Could every line of the listing be output exactly, with the pictures skipped?
*** Opening of Data records ***
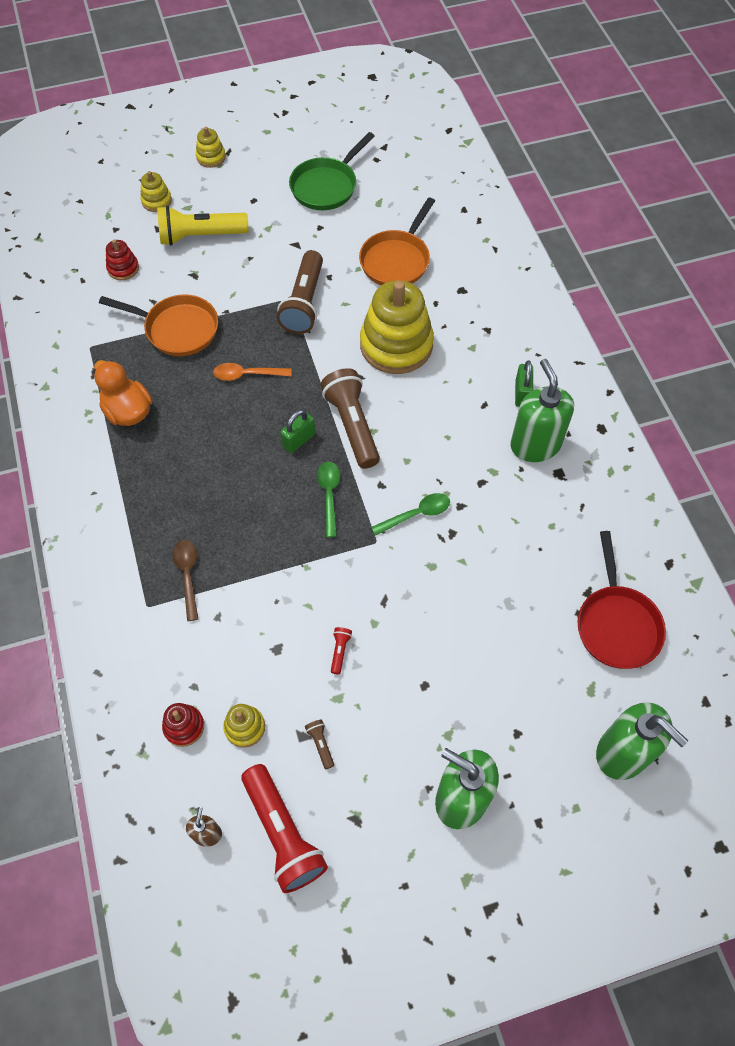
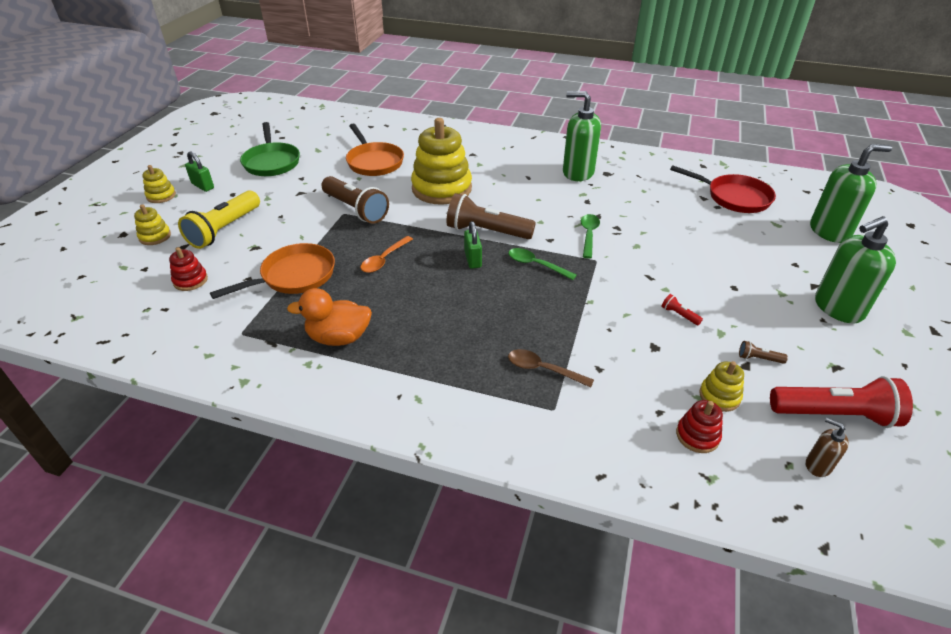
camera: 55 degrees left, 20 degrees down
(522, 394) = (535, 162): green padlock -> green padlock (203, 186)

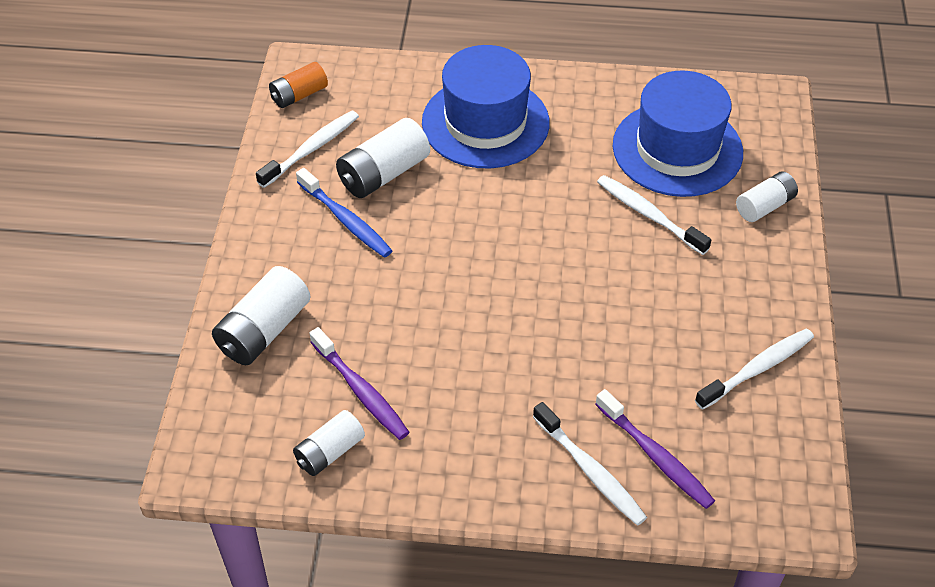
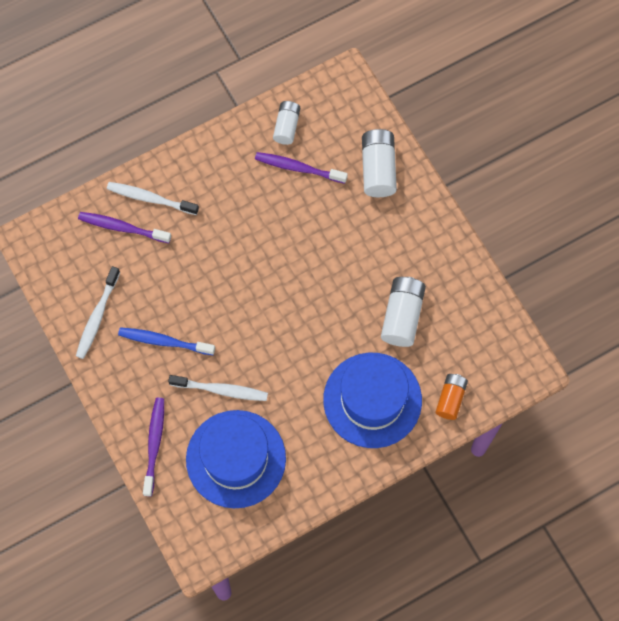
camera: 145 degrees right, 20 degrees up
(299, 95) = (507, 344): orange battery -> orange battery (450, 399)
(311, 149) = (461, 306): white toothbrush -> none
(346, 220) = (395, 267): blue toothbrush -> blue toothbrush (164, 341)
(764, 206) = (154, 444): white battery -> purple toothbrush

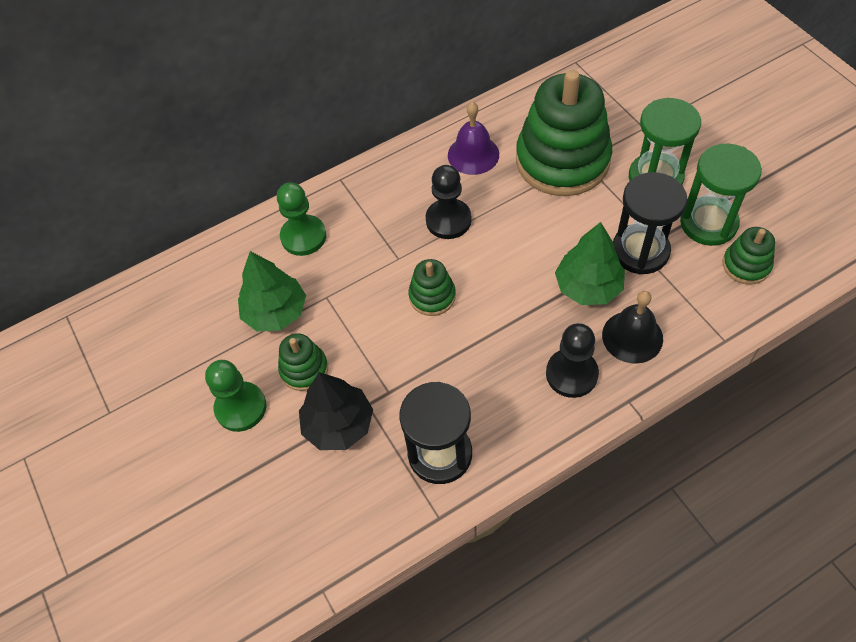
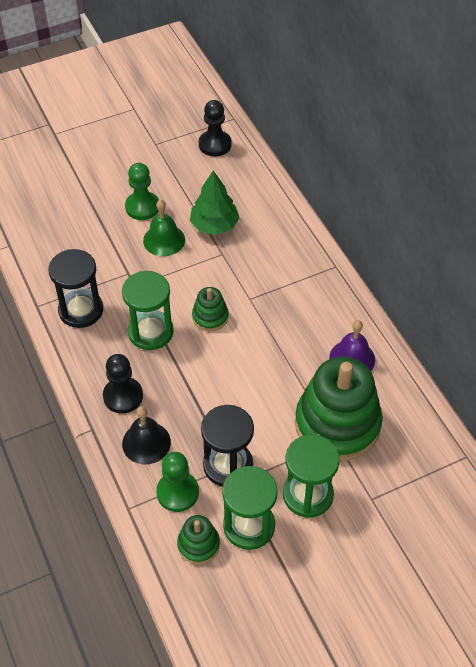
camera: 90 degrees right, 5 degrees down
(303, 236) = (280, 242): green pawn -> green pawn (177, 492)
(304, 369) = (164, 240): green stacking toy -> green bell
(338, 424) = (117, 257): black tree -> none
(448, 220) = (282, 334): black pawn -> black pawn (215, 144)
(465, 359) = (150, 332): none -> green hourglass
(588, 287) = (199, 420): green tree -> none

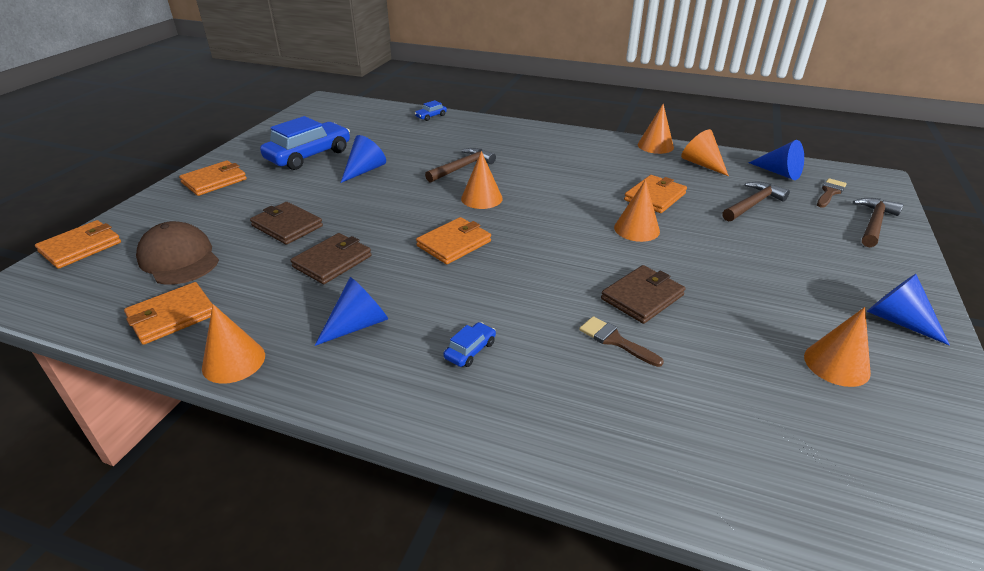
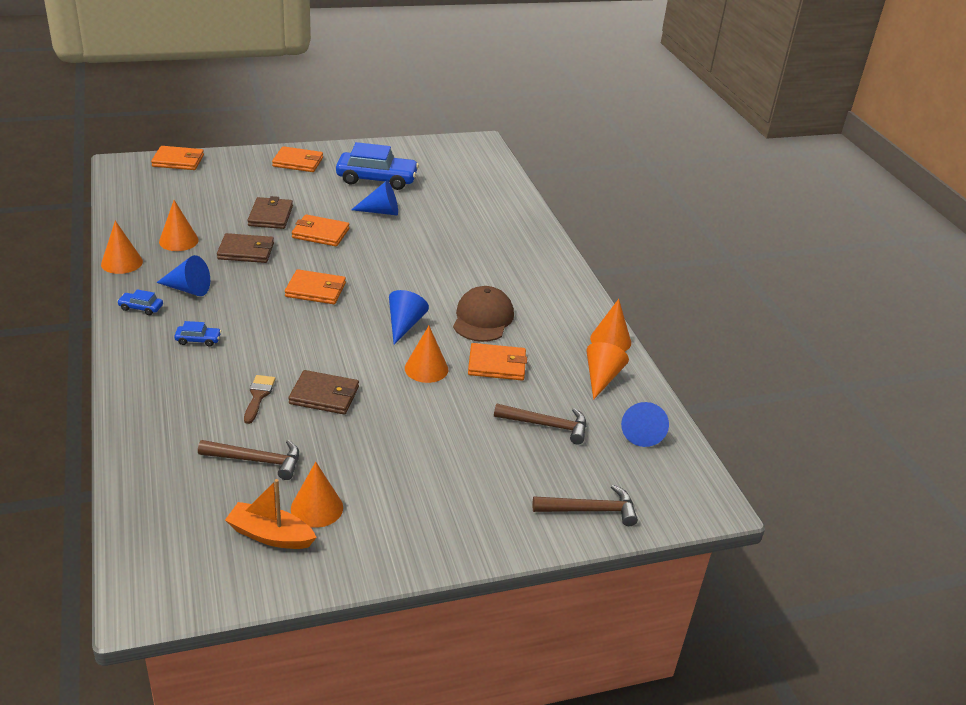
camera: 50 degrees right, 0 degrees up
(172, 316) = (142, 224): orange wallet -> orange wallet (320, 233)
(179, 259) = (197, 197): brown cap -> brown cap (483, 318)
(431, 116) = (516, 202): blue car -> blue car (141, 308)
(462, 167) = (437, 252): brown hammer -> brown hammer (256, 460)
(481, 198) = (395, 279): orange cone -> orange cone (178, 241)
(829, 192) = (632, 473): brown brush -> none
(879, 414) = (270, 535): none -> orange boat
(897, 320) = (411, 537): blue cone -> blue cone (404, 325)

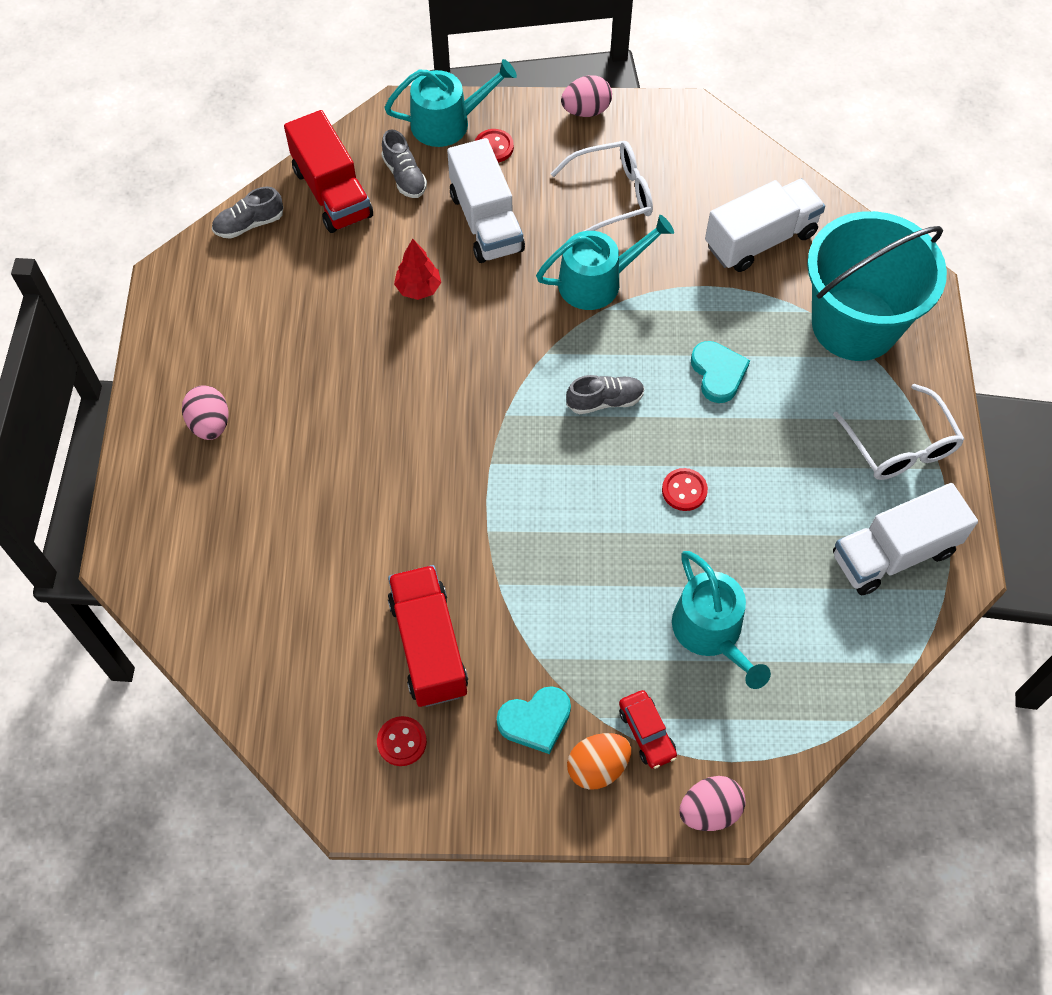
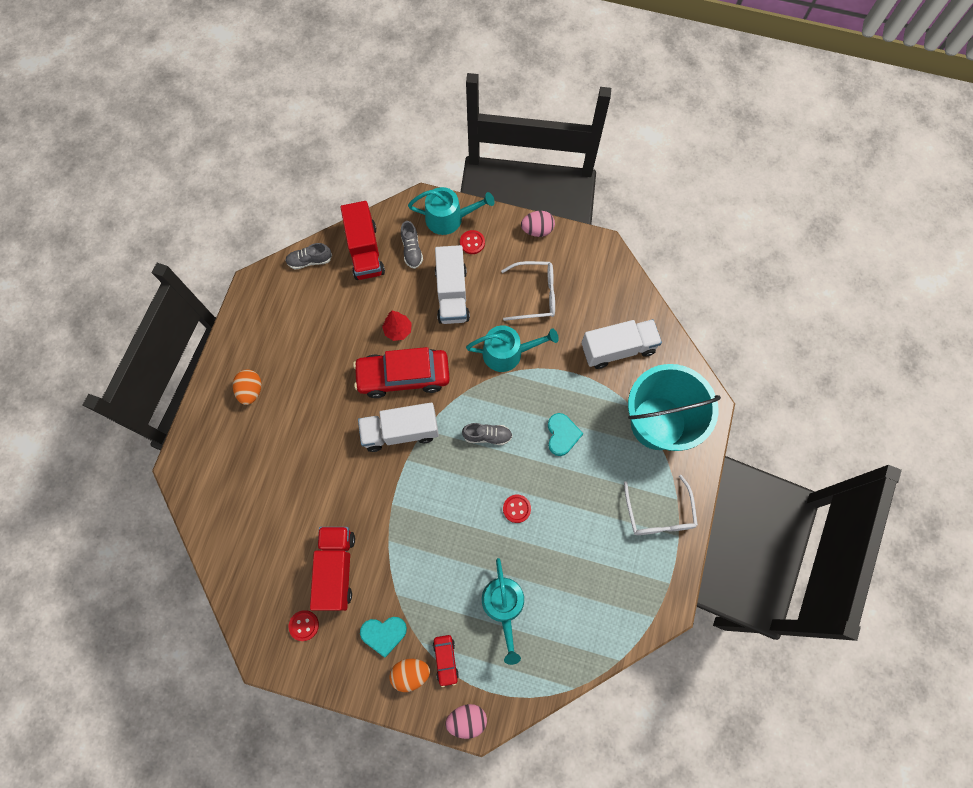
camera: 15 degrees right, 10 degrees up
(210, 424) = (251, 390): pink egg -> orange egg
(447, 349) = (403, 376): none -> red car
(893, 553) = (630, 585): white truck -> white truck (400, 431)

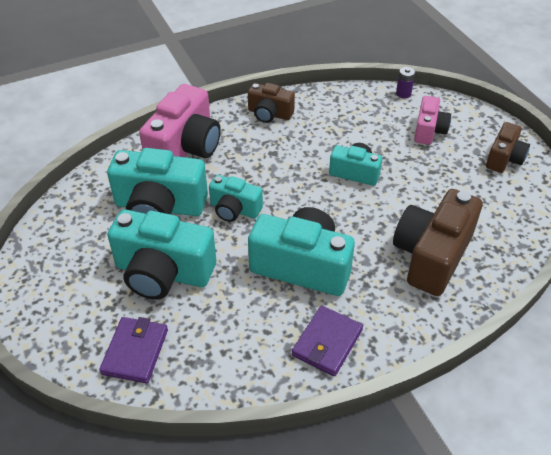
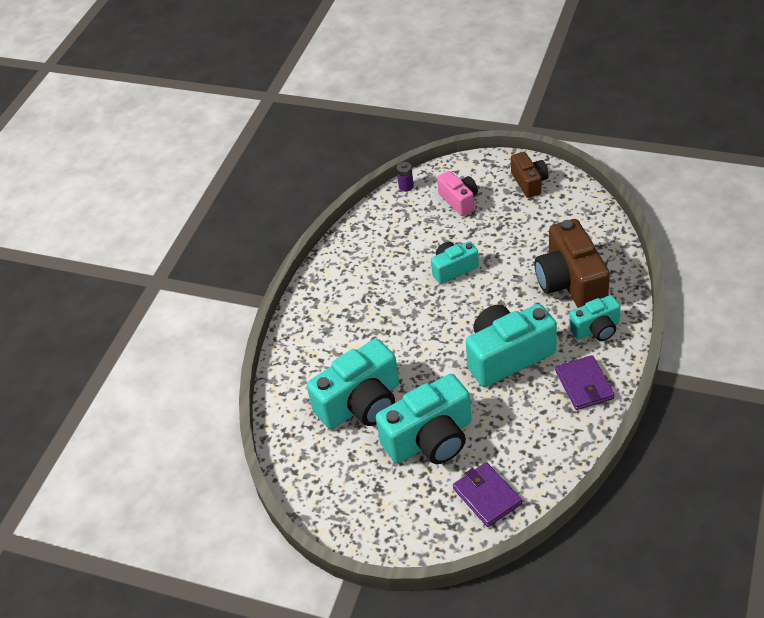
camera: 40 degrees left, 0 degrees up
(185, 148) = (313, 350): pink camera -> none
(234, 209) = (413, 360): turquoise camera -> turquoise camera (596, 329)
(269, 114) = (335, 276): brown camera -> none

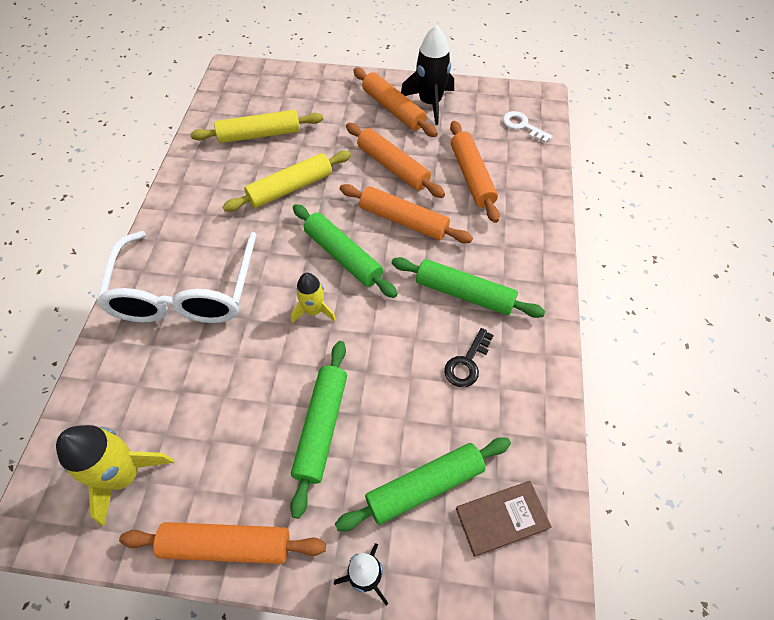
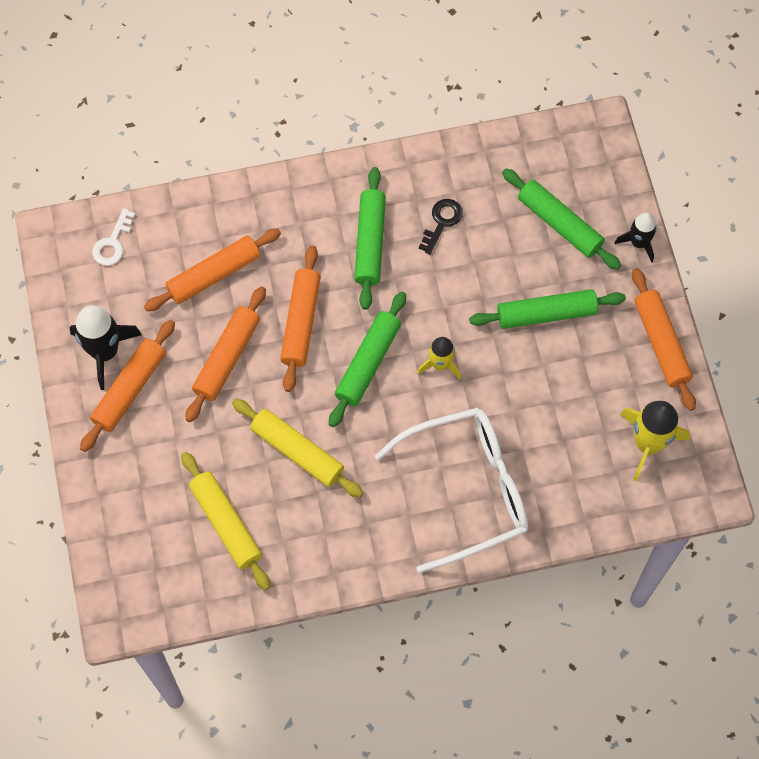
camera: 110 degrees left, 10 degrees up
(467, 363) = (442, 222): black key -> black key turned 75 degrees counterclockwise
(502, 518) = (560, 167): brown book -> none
*** Close of Data records ***
**Answer section**
camera: 55 degrees left, 20 degrees down
(522, 394) = (535, 162): green padlock -> green padlock (203, 186)

camera: 145 degrees right, 20 degrees up
(299, 95) = (507, 344): orange battery -> orange battery (450, 399)
(311, 149) = (461, 306): white toothbrush -> none
(346, 220) = (395, 267): blue toothbrush -> blue toothbrush (164, 341)
(764, 206) = (154, 444): white battery -> purple toothbrush

camera: 90 degrees right, 5 degrees down
(303, 236) = (280, 242): green pawn -> green pawn (177, 492)
(304, 369) = (164, 240): green stacking toy -> green bell
(338, 424) = (117, 257): black tree -> none
(448, 220) = (282, 334): black pawn -> black pawn (215, 144)
(465, 359) = (150, 332): none -> green hourglass
(588, 287) = (199, 420): green tree -> none

camera: 50 degrees right, 0 degrees up
(172, 316) = (142, 224): orange wallet -> orange wallet (320, 233)
(179, 259) = (197, 197): brown cap -> brown cap (483, 318)
(431, 116) = (516, 202): blue car -> blue car (141, 308)
(462, 167) = (437, 252): brown hammer -> brown hammer (256, 460)
(481, 198) = (395, 279): orange cone -> orange cone (178, 241)
(829, 192) = (632, 473): brown brush -> none
(879, 414) = (270, 535): none -> orange boat
(897, 320) = (411, 537): blue cone -> blue cone (404, 325)

camera: 15 degrees right, 10 degrees up
(210, 424) = (251, 390): pink egg -> orange egg
(447, 349) = (403, 376): none -> red car
(893, 553) = (630, 585): white truck -> white truck (400, 431)

camera: 40 degrees left, 0 degrees up
(185, 148) = (313, 350): pink camera -> none
(234, 209) = (413, 360): turquoise camera -> turquoise camera (596, 329)
(269, 114) = (335, 276): brown camera -> none

camera: 110 degrees left, 10 degrees up
(467, 363) = (442, 222): black key -> black key turned 75 degrees counterclockwise
(502, 518) = (560, 167): brown book -> none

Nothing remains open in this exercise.